■ Description of the task ■
Would you retype every record below exactly as written?

-- Opening Marker --

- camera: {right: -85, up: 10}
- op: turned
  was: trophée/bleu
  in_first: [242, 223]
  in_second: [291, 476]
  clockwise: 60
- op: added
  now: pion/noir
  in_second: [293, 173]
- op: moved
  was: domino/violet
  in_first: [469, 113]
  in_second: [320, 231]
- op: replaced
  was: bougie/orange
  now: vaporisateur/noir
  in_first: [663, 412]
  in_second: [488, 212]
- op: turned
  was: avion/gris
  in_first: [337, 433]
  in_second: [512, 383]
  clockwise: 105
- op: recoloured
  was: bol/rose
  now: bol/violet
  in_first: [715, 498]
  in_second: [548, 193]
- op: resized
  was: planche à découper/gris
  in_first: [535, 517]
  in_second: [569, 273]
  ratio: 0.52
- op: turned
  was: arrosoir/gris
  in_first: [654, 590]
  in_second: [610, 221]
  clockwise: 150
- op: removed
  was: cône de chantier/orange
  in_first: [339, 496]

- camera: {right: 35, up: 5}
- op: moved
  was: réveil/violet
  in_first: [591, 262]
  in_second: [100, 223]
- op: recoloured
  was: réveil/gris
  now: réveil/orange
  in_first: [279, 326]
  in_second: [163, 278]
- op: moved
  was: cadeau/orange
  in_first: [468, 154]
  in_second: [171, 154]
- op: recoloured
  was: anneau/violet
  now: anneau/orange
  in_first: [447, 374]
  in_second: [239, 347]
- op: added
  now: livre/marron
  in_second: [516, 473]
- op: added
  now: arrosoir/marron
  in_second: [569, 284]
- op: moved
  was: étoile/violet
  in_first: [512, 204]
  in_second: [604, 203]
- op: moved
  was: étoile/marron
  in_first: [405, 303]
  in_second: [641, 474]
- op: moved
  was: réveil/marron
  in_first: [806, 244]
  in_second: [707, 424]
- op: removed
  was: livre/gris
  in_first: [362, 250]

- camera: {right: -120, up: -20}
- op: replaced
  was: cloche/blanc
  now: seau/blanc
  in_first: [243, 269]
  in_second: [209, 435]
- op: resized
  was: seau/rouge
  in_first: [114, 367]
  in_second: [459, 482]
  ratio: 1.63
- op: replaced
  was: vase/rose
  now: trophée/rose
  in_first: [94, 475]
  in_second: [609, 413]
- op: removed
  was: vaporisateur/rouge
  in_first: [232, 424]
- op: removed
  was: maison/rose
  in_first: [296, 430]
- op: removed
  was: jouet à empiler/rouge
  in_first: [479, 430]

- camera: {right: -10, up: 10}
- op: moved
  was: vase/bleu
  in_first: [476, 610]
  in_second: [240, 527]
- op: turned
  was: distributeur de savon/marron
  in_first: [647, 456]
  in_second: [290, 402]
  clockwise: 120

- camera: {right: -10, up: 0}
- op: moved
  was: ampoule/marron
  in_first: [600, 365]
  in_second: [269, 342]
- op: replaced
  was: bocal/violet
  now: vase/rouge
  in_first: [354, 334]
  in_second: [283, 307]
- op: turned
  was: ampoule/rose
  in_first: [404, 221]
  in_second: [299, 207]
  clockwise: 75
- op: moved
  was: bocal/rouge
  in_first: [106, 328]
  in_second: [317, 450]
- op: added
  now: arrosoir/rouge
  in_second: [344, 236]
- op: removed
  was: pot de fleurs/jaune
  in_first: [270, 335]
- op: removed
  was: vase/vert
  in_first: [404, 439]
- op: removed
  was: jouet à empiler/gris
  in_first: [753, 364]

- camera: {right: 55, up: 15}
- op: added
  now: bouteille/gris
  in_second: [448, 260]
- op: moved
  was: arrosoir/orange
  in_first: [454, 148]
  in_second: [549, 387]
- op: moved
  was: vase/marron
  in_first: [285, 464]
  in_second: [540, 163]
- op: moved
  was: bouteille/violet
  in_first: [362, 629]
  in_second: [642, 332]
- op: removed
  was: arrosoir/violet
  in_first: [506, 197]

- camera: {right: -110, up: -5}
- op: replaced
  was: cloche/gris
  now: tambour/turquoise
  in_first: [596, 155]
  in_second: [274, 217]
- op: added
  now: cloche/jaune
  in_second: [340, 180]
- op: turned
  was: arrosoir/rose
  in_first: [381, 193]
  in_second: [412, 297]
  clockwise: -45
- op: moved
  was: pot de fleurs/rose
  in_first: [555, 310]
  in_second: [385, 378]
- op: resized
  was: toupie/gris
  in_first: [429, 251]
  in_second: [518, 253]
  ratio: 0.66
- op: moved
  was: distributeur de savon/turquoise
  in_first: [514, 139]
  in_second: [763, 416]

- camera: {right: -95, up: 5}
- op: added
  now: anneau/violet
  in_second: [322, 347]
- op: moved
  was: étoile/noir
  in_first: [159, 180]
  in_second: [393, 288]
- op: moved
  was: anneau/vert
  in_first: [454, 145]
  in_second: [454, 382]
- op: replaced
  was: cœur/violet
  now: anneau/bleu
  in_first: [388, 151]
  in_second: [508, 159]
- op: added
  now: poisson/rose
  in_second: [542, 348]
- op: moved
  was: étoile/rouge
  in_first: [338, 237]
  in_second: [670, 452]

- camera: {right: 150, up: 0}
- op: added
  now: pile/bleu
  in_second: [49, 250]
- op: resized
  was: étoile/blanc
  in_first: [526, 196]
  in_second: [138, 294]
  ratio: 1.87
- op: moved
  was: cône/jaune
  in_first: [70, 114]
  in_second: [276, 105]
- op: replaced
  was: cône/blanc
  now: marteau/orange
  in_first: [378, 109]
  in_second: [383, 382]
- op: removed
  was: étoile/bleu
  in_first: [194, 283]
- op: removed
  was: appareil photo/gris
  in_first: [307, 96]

-- Closing Marker --

■ Answer to this task ■
- camera: {right: -85, up: 10}
- op: turned
  was: trophée/bleu
  in_first: [242, 223]
  in_second: [291, 476]
  clockwise: 60
- op: added
  now: pion/noir
  in_second: [293, 173]
- op: moved
  was: domino/violet
  in_first: [469, 113]
  in_second: [320, 231]
- op: replaced
  was: bougie/orange
  now: vaporisateur/noir
  in_first: [663, 412]
  in_second: [488, 212]
- op: turned
  was: avion/gris
  in_first: [337, 433]
  in_second: [512, 383]
  clockwise: 105
- op: recoloured
  was: bol/rose
  now: bol/violet
  in_first: [715, 498]
  in_second: [548, 193]
- op: resized
  was: planche à découper/gris
  in_first: [535, 517]
  in_second: [569, 273]
  ratio: 0.52
- op: turned
  was: arrosoir/gris
  in_first: [654, 590]
  in_second: [610, 221]
  clockwise: 150
- op: removed
  was: cône de chantier/orange
  in_first: [339, 496]

- camera: {right: 35, up: 5}
- op: moved
  was: réveil/violet
  in_first: [591, 262]
  in_second: [100, 223]
- op: recoloured
  was: réveil/gris
  now: réveil/orange
  in_first: [279, 326]
  in_second: [163, 278]
- op: moved
  was: cadeau/orange
  in_first: [468, 154]
  in_second: [171, 154]
- op: recoloured
  was: anneau/violet
  now: anneau/orange
  in_first: [447, 374]
  in_second: [239, 347]
- op: added
  now: livre/marron
  in_second: [516, 473]
- op: added
  now: arrosoir/marron
  in_second: [569, 284]
- op: moved
  was: étoile/violet
  in_first: [512, 204]
  in_second: [604, 203]
- op: moved
  was: étoile/marron
  in_first: [405, 303]
  in_second: [641, 474]
- op: moved
  was: réveil/marron
  in_first: [806, 244]
  in_second: [707, 424]
- op: removed
  was: livre/gris
  in_first: [362, 250]

- camera: {right: -120, up: -20}
- op: replaced
  was: cloche/blanc
  now: seau/blanc
  in_first: [243, 269]
  in_second: [209, 435]
- op: resized
  was: seau/rouge
  in_first: [114, 367]
  in_second: [459, 482]
  ratio: 1.63
- op: replaced
  was: vase/rose
  now: trophée/rose
  in_first: [94, 475]
  in_second: [609, 413]
- op: removed
  was: vaporisateur/rouge
  in_first: [232, 424]
- op: removed
  was: maison/rose
  in_first: [296, 430]
- op: removed
  was: jouet à empiler/rouge
  in_first: [479, 430]

- camera: {right: -10, up: 10}
- op: moved
  was: vase/bleu
  in_first: [476, 610]
  in_second: [240, 527]
- op: turned
  was: distributeur de savon/marron
  in_first: [647, 456]
  in_second: [290, 402]
  clockwise: 120

- camera: {right: -10, up: 0}
- op: moved
  was: ampoule/marron
  in_first: [600, 365]
  in_second: [269, 342]
- op: replaced
  was: bocal/violet
  now: vase/rouge
  in_first: [354, 334]
  in_second: [283, 307]
- op: turned
  was: ampoule/rose
  in_first: [404, 221]
  in_second: [299, 207]
  clockwise: 75
- op: moved
  was: bocal/rouge
  in_first: [106, 328]
  in_second: [317, 450]
- op: added
  now: arrosoir/rouge
  in_second: [344, 236]
- op: removed
  was: pot de fleurs/jaune
  in_first: [270, 335]
- op: removed
  was: vase/vert
  in_first: [404, 439]
- op: removed
  was: jouet à empiler/gris
  in_first: [753, 364]

- camera: {right: 55, up: 15}
- op: added
  now: bouteille/gris
  in_second: [448, 260]
- op: moved
  was: arrosoir/orange
  in_first: [454, 148]
  in_second: [549, 387]
- op: moved
  was: vase/marron
  in_first: [285, 464]
  in_second: [540, 163]
- op: moved
  was: bouteille/violet
  in_first: [362, 629]
  in_second: [642, 332]
- op: removed
  was: arrosoir/violet
  in_first: [506, 197]

- camera: {right: -110, up: -5}
- op: replaced
  was: cloche/gris
  now: tambour/turquoise
  in_first: [596, 155]
  in_second: [274, 217]
- op: added
  now: cloche/jaune
  in_second: [340, 180]
- op: turned
  was: arrosoir/rose
  in_first: [381, 193]
  in_second: [412, 297]
  clockwise: -45
- op: moved
  was: pot de fleurs/rose
  in_first: [555, 310]
  in_second: [385, 378]
- op: resized
  was: toupie/gris
  in_first: [429, 251]
  in_second: [518, 253]
  ratio: 0.66
- op: moved
  was: distributeur de savon/turquoise
  in_first: [514, 139]
  in_second: [763, 416]

- camera: {right: -95, up: 5}
- op: added
  now: anneau/violet
  in_second: [322, 347]
- op: moved
  was: étoile/noir
  in_first: [159, 180]
  in_second: [393, 288]
- op: moved
  was: anneau/vert
  in_first: [454, 145]
  in_second: [454, 382]
- op: replaced
  was: cœur/violet
  now: anneau/bleu
  in_first: [388, 151]
  in_second: [508, 159]
- op: added
  now: poisson/rose
  in_second: [542, 348]
- op: moved
  was: étoile/rouge
  in_first: [338, 237]
  in_second: [670, 452]

- camera: {right: 150, up: 0}
- op: added
  now: pile/bleu
  in_second: [49, 250]
- op: resized
  was: étoile/blanc
  in_first: [526, 196]
  in_second: [138, 294]
  ratio: 1.87
- op: moved
  was: cône/jaune
  in_first: [70, 114]
  in_second: [276, 105]
- op: replaced
  was: cône/blanc
  now: marteau/orange
  in_first: [378, 109]
  in_second: [383, 382]
- op: removed
  was: étoile/bleu
  in_first: [194, 283]
- op: removed
  was: appareil photo/gris
  in_first: [307, 96]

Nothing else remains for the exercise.